Return all of the data that follows precisely, leaving every image out.

-*-*-

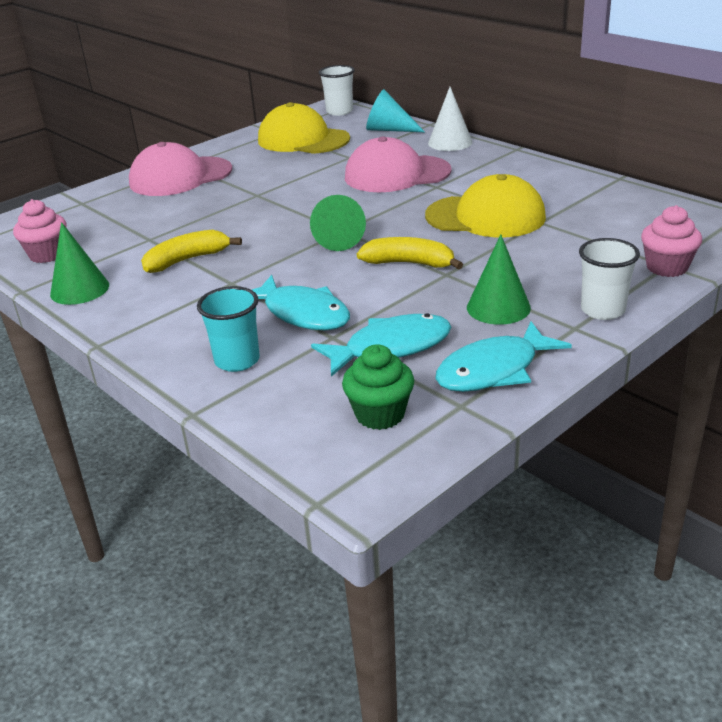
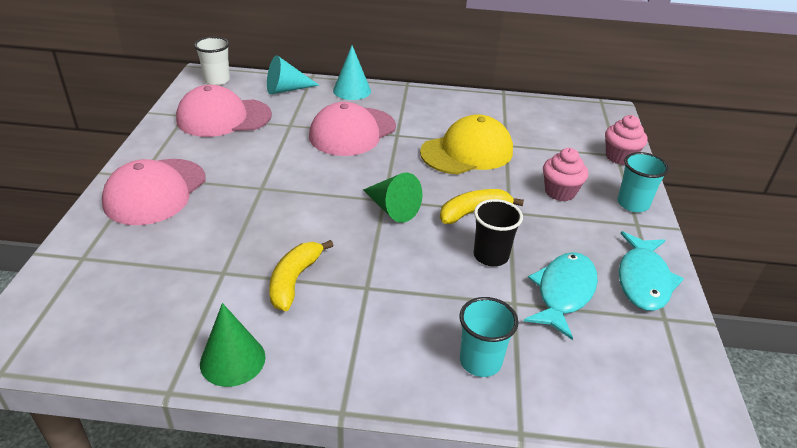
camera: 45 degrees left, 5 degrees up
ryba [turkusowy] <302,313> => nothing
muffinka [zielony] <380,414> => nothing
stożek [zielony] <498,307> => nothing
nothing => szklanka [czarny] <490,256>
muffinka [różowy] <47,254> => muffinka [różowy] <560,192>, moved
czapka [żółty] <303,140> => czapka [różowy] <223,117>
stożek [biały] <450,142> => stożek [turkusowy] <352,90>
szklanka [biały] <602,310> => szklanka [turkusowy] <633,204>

-*-*-

### Solved exercise
camera: 45 degrees left, 5 degrees up
ryba [turkusowy] <302,313> => nothing
muffinka [zielony] <380,414> => nothing
stożek [zielony] <498,307> => nothing
nothing => szklanka [czarny] <490,256>
muffinka [różowy] <47,254> => muffinka [różowy] <560,192>, moved
czapka [żółty] <303,140> => czapka [różowy] <223,117>
stożek [biały] <450,142> => stożek [turkusowy] <352,90>
szklanka [biały] <602,310> => szklanka [turkusowy] <633,204>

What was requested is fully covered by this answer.